EXERCISE INSTRUCTIONS
Reproduce exactly, and only, the lines below from the one containing "(581, 160) = (802, 139): pink" through the one containing "camera: 50 degrees right, 20 degrees down".

THE INPUT
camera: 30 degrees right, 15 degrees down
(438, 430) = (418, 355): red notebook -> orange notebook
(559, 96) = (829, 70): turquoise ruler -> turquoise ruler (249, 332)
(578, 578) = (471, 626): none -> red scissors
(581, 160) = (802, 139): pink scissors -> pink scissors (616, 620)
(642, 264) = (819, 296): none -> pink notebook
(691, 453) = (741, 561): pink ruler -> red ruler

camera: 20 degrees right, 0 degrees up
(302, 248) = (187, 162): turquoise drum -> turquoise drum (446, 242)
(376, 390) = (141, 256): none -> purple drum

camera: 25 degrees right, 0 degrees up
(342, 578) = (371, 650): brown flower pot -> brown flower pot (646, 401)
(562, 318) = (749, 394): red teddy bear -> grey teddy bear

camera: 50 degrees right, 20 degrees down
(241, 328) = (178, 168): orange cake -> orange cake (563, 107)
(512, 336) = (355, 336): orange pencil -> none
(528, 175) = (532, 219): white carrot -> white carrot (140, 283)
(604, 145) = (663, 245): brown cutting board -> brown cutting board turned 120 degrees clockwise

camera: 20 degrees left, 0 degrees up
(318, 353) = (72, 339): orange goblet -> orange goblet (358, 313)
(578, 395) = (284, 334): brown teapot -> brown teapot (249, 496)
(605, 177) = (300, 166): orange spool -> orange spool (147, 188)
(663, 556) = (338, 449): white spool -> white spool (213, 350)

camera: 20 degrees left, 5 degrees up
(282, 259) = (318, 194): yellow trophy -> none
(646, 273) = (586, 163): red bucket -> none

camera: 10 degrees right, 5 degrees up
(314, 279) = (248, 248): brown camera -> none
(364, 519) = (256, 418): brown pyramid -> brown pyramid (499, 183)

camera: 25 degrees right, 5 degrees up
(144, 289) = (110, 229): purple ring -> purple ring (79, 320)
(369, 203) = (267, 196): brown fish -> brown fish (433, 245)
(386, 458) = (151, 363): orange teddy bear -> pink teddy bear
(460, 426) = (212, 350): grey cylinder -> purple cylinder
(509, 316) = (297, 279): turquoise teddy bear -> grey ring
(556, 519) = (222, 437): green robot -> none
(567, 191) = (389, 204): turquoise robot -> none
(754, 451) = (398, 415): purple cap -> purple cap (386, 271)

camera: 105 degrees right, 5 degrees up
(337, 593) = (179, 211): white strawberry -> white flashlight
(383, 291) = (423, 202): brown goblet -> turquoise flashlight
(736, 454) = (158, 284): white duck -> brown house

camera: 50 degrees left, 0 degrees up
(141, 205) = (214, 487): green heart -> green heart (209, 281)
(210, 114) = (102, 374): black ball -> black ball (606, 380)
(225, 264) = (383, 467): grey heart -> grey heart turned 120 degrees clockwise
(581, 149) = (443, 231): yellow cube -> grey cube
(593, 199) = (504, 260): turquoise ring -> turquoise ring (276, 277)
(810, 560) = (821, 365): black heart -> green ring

WRITTEN RESPONSE
(581, 160) = (802, 139): pink scissors -> pink scissors (616, 620)
(642, 264) = (819, 296): none -> pink notebook
(691, 453) = (741, 561): pink ruler -> red ruler

camera: 20 degrees right, 0 degrees up
(302, 248) = (187, 162): turquoise drum -> turquoise drum (446, 242)
(376, 390) = (141, 256): none -> purple drum

camera: 25 degrees right, 0 degrees up
(342, 578) = (371, 650): brown flower pot -> brown flower pot (646, 401)
(562, 318) = (749, 394): red teddy bear -> grey teddy bear

camera: 50 degrees right, 20 degrees down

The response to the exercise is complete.